[Records from a collection]
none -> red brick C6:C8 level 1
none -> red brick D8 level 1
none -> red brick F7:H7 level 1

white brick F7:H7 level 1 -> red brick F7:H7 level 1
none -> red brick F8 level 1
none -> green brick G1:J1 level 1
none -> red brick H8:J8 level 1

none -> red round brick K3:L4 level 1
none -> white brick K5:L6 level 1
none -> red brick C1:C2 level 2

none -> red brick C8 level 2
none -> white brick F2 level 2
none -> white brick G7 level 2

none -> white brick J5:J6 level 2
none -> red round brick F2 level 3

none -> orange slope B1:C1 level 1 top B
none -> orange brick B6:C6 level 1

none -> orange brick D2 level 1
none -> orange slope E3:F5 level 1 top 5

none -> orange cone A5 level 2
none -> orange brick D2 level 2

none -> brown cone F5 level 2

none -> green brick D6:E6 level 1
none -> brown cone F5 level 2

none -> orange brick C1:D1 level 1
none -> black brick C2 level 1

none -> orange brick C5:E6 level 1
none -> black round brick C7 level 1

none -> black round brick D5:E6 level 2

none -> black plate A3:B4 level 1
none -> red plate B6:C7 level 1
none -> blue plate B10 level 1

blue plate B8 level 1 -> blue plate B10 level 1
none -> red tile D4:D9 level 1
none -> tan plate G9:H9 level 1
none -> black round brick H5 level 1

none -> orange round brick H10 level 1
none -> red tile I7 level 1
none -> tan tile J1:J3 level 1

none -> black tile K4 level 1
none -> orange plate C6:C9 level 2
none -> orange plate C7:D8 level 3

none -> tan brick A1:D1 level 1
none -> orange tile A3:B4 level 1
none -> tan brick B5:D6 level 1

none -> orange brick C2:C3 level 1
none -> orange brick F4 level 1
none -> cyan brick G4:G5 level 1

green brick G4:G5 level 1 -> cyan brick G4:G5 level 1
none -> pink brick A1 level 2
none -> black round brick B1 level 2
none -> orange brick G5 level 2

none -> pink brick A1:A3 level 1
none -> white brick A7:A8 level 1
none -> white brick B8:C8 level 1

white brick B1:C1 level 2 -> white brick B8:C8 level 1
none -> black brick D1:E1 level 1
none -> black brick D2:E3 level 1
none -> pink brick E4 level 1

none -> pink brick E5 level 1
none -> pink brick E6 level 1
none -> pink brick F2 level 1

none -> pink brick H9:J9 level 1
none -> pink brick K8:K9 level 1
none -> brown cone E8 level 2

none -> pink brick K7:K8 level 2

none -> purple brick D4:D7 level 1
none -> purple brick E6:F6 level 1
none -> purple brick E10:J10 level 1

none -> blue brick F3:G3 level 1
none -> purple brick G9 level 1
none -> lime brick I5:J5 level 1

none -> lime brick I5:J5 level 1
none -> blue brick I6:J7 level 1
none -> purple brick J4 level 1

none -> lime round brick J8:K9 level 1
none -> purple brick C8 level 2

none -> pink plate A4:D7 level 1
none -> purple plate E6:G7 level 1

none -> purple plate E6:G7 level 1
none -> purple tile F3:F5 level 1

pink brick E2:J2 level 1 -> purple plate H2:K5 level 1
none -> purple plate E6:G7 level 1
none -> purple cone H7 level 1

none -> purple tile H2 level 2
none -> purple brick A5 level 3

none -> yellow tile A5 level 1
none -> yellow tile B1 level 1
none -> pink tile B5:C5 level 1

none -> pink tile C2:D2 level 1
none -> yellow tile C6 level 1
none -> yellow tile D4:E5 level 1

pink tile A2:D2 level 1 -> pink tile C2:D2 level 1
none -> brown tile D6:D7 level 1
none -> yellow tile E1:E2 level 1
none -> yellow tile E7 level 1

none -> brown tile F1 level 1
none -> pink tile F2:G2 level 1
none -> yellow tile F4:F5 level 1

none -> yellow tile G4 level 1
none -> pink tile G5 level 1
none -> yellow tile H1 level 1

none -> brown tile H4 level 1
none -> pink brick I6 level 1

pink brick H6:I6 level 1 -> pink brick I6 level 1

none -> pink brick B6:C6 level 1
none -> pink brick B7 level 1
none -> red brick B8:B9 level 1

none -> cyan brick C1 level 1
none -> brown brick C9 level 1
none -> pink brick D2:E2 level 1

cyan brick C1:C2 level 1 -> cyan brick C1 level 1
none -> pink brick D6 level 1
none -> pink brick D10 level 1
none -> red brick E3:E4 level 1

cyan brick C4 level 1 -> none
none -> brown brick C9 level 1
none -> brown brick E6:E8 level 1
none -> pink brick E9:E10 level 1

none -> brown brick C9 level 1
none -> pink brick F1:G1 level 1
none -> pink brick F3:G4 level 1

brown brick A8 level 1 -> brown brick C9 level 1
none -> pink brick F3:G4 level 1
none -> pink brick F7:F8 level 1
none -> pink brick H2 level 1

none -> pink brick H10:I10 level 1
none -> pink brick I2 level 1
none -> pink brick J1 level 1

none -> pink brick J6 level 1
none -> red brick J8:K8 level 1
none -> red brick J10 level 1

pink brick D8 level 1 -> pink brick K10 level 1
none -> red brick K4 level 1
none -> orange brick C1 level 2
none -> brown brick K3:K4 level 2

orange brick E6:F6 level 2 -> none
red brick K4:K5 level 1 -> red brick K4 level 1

§ YOUR TASK: Please transcribe all of the data above exactly.

§ REPLY TO THE TASK:
none -> red brick C6:C8 level 1
none -> red brick D8 level 1
none -> red brick F7:H7 level 1

white brick F7:H7 level 1 -> red brick F7:H7 level 1
none -> red brick F8 level 1
none -> green brick G1:J1 level 1
none -> red brick H8:J8 level 1

none -> red round brick K3:L4 level 1
none -> white brick K5:L6 level 1
none -> red brick C1:C2 level 2

none -> red brick C8 level 2
none -> white brick F2 level 2
none -> white brick G7 level 2

none -> white brick J5:J6 level 2
none -> red round brick F2 level 3

none -> orange slope B1:C1 level 1 top B
none -> orange brick B6:C6 level 1

none -> orange brick D2 level 1
none -> orange slope E3:F5 level 1 top 5

none -> orange cone A5 level 2
none -> orange brick D2 level 2

none -> brown cone F5 level 2

none -> green brick D6:E6 level 1
none -> brown cone F5 level 2

none -> orange brick C1:D1 level 1
none -> black brick C2 level 1

none -> orange brick C5:E6 level 1
none -> black round brick C7 level 1

none -> black round brick D5:E6 level 2

none -> black plate A3:B4 level 1
none -> red plate B6:C7 level 1
none -> blue plate B10 level 1

blue plate B8 level 1 -> blue plate B10 level 1
none -> red tile D4:D9 level 1
none -> tan plate G9:H9 level 1
none -> black round brick H5 level 1

none -> orange round brick H10 level 1
none -> red tile I7 level 1
none -> tan tile J1:J3 level 1

none -> black tile K4 level 1
none -> orange plate C6:C9 level 2
none -> orange plate C7:D8 level 3

none -> tan brick A1:D1 level 1
none -> orange tile A3:B4 level 1
none -> tan brick B5:D6 level 1

none -> orange brick C2:C3 level 1
none -> orange brick F4 level 1
none -> cyan brick G4:G5 level 1

green brick G4:G5 level 1 -> cyan brick G4:G5 level 1
none -> pink brick A1 level 2
none -> black round brick B1 level 2
none -> orange brick G5 level 2

none -> pink brick A1:A3 level 1
none -> white brick A7:A8 level 1
none -> white brick B8:C8 level 1

white brick B1:C1 level 2 -> white brick B8:C8 level 1
none -> black brick D1:E1 level 1
none -> black brick D2:E3 level 1
none -> pink brick E4 level 1

none -> pink brick E5 level 1
none -> pink brick E6 level 1
none -> pink brick F2 level 1

none -> pink brick H9:J9 level 1
none -> pink brick K8:K9 level 1
none -> brown cone E8 level 2

none -> pink brick K7:K8 level 2

none -> purple brick D4:D7 level 1
none -> purple brick E6:F6 level 1
none -> purple brick E10:J10 level 1

none -> blue brick F3:G3 level 1
none -> purple brick G9 level 1
none -> lime brick I5:J5 level 1

none -> lime brick I5:J5 level 1
none -> blue brick I6:J7 level 1
none -> purple brick J4 level 1

none -> lime round brick J8:K9 level 1
none -> purple brick C8 level 2

none -> pink plate A4:D7 level 1
none -> purple plate E6:G7 level 1

none -> purple plate E6:G7 level 1
none -> purple tile F3:F5 level 1

pink brick E2:J2 level 1 -> purple plate H2:K5 level 1
none -> purple plate E6:G7 level 1
none -> purple cone H7 level 1

none -> purple tile H2 level 2
none -> purple brick A5 level 3

none -> yellow tile A5 level 1
none -> yellow tile B1 level 1
none -> pink tile B5:C5 level 1

none -> pink tile C2:D2 level 1
none -> yellow tile C6 level 1
none -> yellow tile D4:E5 level 1

pink tile A2:D2 level 1 -> pink tile C2:D2 level 1
none -> brown tile D6:D7 level 1
none -> yellow tile E1:E2 level 1
none -> yellow tile E7 level 1

none -> brown tile F1 level 1
none -> pink tile F2:G2 level 1
none -> yellow tile F4:F5 level 1

none -> yellow tile G4 level 1
none -> pink tile G5 level 1
none -> yellow tile H1 level 1

none -> brown tile H4 level 1
none -> pink brick I6 level 1

pink brick H6:I6 level 1 -> pink brick I6 level 1

none -> pink brick B6:C6 level 1
none -> pink brick B7 level 1
none -> red brick B8:B9 level 1

none -> cyan brick C1 level 1
none -> brown brick C9 level 1
none -> pink brick D2:E2 level 1

cyan brick C1:C2 level 1 -> cyan brick C1 level 1
none -> pink brick D6 level 1
none -> pink brick D10 level 1
none -> red brick E3:E4 level 1

cyan brick C4 level 1 -> none
none -> brown brick C9 level 1
none -> brown brick E6:E8 level 1
none -> pink brick E9:E10 level 1

none -> brown brick C9 level 1
none -> pink brick F1:G1 level 1
none -> pink brick F3:G4 level 1

brown brick A8 level 1 -> brown brick C9 level 1
none -> pink brick F3:G4 level 1
none -> pink brick F7:F8 level 1
none -> pink brick H2 level 1

none -> pink brick H10:I10 level 1
none -> pink brick I2 level 1
none -> pink brick J1 level 1

none -> pink brick J6 level 1
none -> red brick J8:K8 level 1
none -> red brick J10 level 1

pink brick D8 level 1 -> pink brick K10 level 1
none -> red brick K4 level 1
none -> orange brick C1 level 2
none -> brown brick K3:K4 level 2

orange brick E6:F6 level 2 -> none
red brick K4:K5 level 1 -> red brick K4 level 1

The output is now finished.